══ Supplied material ══

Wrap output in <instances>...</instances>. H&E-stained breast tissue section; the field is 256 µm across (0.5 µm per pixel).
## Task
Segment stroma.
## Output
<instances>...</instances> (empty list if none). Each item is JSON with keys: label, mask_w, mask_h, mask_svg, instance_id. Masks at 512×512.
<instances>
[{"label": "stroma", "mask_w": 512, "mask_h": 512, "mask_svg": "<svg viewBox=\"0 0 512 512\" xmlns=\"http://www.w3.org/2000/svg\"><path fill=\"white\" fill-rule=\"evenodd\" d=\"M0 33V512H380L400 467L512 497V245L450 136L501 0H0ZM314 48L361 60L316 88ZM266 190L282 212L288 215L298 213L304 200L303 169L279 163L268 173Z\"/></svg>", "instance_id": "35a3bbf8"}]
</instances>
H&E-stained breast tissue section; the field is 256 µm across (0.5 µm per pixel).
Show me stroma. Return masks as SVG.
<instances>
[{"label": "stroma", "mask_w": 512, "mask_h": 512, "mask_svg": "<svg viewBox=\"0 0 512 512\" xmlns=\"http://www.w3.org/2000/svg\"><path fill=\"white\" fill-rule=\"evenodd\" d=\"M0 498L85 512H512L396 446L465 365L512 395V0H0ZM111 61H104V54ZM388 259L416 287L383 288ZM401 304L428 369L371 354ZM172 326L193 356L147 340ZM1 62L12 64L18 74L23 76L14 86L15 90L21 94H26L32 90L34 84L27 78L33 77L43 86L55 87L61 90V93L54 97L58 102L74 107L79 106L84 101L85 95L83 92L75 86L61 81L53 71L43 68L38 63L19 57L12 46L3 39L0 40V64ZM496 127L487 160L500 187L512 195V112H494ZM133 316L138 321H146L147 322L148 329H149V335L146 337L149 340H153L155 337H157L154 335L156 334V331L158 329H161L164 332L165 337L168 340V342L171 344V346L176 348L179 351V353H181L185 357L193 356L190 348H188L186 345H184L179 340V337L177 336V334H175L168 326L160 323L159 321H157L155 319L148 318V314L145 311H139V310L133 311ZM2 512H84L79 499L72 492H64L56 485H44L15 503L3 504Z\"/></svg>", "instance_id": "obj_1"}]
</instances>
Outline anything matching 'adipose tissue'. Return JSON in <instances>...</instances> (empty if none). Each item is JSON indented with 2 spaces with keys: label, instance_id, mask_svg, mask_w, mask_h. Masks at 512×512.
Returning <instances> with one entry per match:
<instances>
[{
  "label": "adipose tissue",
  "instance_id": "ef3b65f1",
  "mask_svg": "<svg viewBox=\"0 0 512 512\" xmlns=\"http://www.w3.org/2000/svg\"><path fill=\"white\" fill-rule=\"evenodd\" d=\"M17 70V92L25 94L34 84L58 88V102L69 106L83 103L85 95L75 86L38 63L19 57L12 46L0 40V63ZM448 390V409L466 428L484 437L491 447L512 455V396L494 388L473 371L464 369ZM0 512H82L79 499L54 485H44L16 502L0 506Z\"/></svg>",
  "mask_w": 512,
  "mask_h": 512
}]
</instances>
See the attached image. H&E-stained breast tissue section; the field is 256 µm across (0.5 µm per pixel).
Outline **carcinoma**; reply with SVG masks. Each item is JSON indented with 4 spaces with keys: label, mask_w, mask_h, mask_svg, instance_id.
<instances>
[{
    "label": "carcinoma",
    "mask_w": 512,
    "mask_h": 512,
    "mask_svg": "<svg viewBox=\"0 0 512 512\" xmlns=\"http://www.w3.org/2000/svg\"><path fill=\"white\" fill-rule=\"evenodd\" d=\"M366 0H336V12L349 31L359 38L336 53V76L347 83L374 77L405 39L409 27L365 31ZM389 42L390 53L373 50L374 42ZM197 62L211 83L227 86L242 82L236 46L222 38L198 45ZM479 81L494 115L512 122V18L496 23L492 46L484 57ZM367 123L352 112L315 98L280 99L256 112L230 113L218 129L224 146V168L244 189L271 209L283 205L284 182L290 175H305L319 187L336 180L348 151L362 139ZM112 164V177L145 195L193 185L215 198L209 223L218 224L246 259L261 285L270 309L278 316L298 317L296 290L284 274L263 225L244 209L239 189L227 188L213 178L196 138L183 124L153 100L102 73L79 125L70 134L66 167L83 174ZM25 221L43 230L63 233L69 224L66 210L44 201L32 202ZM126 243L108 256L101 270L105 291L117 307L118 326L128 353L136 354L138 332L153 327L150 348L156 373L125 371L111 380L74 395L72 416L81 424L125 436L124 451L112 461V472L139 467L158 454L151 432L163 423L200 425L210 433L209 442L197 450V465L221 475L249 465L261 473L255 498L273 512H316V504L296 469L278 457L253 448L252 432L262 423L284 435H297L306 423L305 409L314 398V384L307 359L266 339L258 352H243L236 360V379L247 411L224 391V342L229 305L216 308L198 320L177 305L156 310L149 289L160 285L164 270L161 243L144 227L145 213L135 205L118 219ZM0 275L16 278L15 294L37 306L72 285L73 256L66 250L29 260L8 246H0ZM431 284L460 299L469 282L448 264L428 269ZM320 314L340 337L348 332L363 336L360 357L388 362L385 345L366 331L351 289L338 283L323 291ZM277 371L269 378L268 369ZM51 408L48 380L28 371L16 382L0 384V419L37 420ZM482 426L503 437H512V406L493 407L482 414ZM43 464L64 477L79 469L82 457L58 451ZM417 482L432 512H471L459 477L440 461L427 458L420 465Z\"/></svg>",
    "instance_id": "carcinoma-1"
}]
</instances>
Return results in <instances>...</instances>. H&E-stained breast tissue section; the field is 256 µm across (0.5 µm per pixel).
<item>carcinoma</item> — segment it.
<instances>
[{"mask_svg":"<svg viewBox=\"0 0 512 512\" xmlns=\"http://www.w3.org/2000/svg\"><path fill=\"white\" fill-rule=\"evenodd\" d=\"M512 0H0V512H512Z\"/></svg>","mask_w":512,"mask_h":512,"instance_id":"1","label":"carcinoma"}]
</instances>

═══

* Stated task
Repeat each of the entries above precisely as given.

* Answer to this problem
Wrap output in <instances>...</instances>. H&E-stained breast tissue section; the field is 256 µm across (0.5 µm per pixel).
## Task
Segment stroma.
## Output
<instances>...</instances> (empty list if none). Each item is JSON with keys: label, mask_w, mask_h, mask_svg, instance_id. Masks at 512×512.
<instances>
[{"label": "stroma", "mask_w": 512, "mask_h": 512, "mask_svg": "<svg viewBox=\"0 0 512 512\" xmlns=\"http://www.w3.org/2000/svg\"><path fill=\"white\" fill-rule=\"evenodd\" d=\"M0 33V512H380L400 467L512 497V245L450 136L501 0H0ZM314 48L361 60L316 88ZM266 190L282 212L288 215L298 213L304 200L303 169L279 163L268 173Z\"/></svg>", "instance_id": "35a3bbf8"}]
</instances>
H&E-stained breast tissue section; the field is 256 µm across (0.5 µm per pixel).
Show me stroma. Return masks as SVG.
<instances>
[{"label": "stroma", "mask_w": 512, "mask_h": 512, "mask_svg": "<svg viewBox=\"0 0 512 512\" xmlns=\"http://www.w3.org/2000/svg\"><path fill=\"white\" fill-rule=\"evenodd\" d=\"M0 498L85 512H512L396 446L465 365L512 395V0H0ZM111 61H104V54ZM388 259L416 287L383 288ZM401 304L428 369L371 354ZM172 326L193 356L147 340ZM1 62L12 64L18 74L23 76L14 86L15 90L21 94H26L32 90L34 84L27 78L33 77L43 86L55 87L61 90V93L54 97L58 102L74 107L79 106L84 101L85 95L83 92L75 86L61 81L53 71L43 68L38 63L19 57L12 46L3 39L0 40V64ZM496 127L487 160L500 187L512 195V112H494ZM133 316L138 321H146L147 322L148 329H149V335L146 337L149 340H153L155 337H157L154 335L156 334V331L158 329H161L164 332L165 337L168 340V342L171 344V346L176 348L179 351V353H181L185 357L193 356L190 348H188L186 345H184L179 340V337L177 336V334H175L168 326L160 323L159 321H157L155 319L148 318V314L145 311H139V310L133 311ZM2 512H84L79 499L72 492H64L56 485H44L15 503L3 504Z\"/></svg>", "instance_id": "obj_1"}]
</instances>
Outline anything matching 'adipose tissue'. Return JSON in <instances>...</instances> (empty if none). Each item is JSON indented with 2 spaces with keys: label, instance_id, mask_svg, mask_w, mask_h. Masks at 512×512.
Returning <instances> with one entry per match:
<instances>
[{
  "label": "adipose tissue",
  "instance_id": "ef3b65f1",
  "mask_svg": "<svg viewBox=\"0 0 512 512\" xmlns=\"http://www.w3.org/2000/svg\"><path fill=\"white\" fill-rule=\"evenodd\" d=\"M17 70V92L25 94L34 84L58 88V102L69 106L83 103L85 95L75 86L38 63L19 57L12 46L0 40V63ZM448 390V409L466 428L484 437L491 447L512 455V396L494 388L473 371L464 369ZM0 512H82L79 499L54 485H44L16 502L0 506Z\"/></svg>",
  "mask_w": 512,
  "mask_h": 512
}]
</instances>
See the attached image. H&E-stained breast tissue section; the field is 256 µm across (0.5 µm per pixel).
Outline **carcinoma**; reply with SVG masks. Each item is JSON indented with 4 spaces with keys: label, mask_w, mask_h, mask_svg, instance_id.
<instances>
[{
    "label": "carcinoma",
    "mask_w": 512,
    "mask_h": 512,
    "mask_svg": "<svg viewBox=\"0 0 512 512\" xmlns=\"http://www.w3.org/2000/svg\"><path fill=\"white\" fill-rule=\"evenodd\" d=\"M366 0H336V12L349 31L359 38L336 53V76L347 83L374 77L405 39L409 27L365 31ZM389 42L390 53L373 50L374 42ZM197 62L211 83L227 86L242 82L236 46L222 38L198 45ZM479 81L494 115L512 122V18L496 23L492 46L484 57ZM367 123L352 112L315 98L280 99L256 112L230 113L218 129L224 146V168L244 189L271 209L283 205L284 182L290 175H305L319 187L336 180L348 151L362 139ZM112 164V177L145 195L193 185L215 198L209 223L218 224L246 259L261 285L270 309L278 316L298 317L296 290L284 274L263 225L244 209L239 189L227 188L213 178L196 138L183 124L153 100L102 73L79 125L70 134L66 167L83 174ZM25 221L43 230L63 233L69 224L66 210L44 201L32 202ZM126 243L108 256L101 270L105 291L117 307L118 326L128 353L136 354L138 332L153 327L150 348L156 373L125 371L111 380L74 395L72 416L81 424L125 436L124 451L112 461V472L139 467L158 454L151 432L163 423L200 425L210 433L209 442L197 450V465L221 475L249 465L261 473L255 498L273 512H316V504L296 469L278 457L253 448L252 432L262 423L284 435H297L306 423L305 409L314 398V384L307 359L266 339L258 352H243L236 360V379L247 411L224 391V342L229 305L216 308L198 320L177 305L156 310L149 289L160 285L164 270L161 243L144 227L145 213L135 205L118 219ZM0 275L16 278L15 294L37 306L72 285L73 256L66 250L29 260L8 246H0ZM431 284L460 299L469 282L448 264L428 269ZM320 314L340 337L348 332L363 336L360 357L388 362L385 345L366 331L351 289L338 283L323 291ZM277 371L269 378L268 369ZM51 408L48 380L28 371L16 382L0 384V419L37 420ZM482 426L503 437H512V406L493 407L482 414ZM43 464L64 477L79 469L82 457L58 451ZM417 482L432 512H471L459 477L440 461L427 458L420 465Z\"/></svg>",
    "instance_id": "carcinoma-1"
}]
</instances>
Return results in <instances>...</instances>. H&E-stained breast tissue section; the field is 256 µm across (0.5 µm per pixel).
<item>carcinoma</item> — segment it.
<instances>
[{"mask_svg":"<svg viewBox=\"0 0 512 512\" xmlns=\"http://www.w3.org/2000/svg\"><path fill=\"white\" fill-rule=\"evenodd\" d=\"M512 0H0V512H512Z\"/></svg>","mask_w":512,"mask_h":512,"instance_id":"1","label":"carcinoma"}]
</instances>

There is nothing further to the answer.